-- Opening Marker --

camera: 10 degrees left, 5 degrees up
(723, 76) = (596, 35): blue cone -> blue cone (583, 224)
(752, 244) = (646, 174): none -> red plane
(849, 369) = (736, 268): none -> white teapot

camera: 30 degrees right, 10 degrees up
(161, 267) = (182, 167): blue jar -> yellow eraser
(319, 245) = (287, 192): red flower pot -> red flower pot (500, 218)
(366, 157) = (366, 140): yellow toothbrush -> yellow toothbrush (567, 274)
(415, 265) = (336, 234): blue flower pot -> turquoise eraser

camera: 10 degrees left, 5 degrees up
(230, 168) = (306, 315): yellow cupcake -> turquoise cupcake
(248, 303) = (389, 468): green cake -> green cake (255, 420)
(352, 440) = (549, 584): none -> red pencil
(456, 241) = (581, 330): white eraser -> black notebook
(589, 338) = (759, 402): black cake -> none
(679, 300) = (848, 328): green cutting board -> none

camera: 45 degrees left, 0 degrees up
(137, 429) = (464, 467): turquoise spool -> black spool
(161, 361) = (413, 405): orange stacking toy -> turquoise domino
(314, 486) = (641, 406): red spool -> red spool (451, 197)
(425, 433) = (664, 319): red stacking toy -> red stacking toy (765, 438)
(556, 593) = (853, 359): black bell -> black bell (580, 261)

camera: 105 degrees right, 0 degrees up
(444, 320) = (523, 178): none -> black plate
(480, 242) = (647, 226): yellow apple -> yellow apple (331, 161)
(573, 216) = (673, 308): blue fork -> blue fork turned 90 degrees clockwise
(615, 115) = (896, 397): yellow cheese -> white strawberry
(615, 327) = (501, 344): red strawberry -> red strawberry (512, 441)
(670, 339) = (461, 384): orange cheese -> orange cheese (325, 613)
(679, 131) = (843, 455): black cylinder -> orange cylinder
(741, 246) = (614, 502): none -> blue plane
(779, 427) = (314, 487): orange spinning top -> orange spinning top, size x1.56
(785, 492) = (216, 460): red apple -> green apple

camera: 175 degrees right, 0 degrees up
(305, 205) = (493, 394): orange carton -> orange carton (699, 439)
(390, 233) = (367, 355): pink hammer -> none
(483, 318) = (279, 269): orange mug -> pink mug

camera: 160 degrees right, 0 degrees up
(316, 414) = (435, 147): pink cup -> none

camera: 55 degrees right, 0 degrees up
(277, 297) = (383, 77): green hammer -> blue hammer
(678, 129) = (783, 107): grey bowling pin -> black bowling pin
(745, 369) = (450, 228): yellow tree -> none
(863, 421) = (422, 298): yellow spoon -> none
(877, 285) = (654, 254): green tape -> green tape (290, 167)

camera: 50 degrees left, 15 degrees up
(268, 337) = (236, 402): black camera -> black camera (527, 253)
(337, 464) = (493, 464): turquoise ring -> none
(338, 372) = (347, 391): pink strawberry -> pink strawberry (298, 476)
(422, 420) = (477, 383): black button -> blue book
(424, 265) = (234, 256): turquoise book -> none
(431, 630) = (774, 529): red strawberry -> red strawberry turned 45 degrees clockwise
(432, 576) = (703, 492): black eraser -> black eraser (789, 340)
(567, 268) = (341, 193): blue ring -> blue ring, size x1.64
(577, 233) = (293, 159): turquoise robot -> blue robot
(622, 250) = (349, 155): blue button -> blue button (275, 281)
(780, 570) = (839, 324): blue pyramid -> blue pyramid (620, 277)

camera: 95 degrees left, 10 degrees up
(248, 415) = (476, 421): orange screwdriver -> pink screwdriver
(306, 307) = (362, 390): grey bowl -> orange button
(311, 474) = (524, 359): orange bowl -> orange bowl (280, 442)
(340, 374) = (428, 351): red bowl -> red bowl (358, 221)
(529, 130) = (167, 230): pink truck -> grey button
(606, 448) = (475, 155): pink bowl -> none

-- Closing Marker --

_Work task_
Say how many lines in the records hold the string "turquoise", and say nothing else.

_Response to this task_
7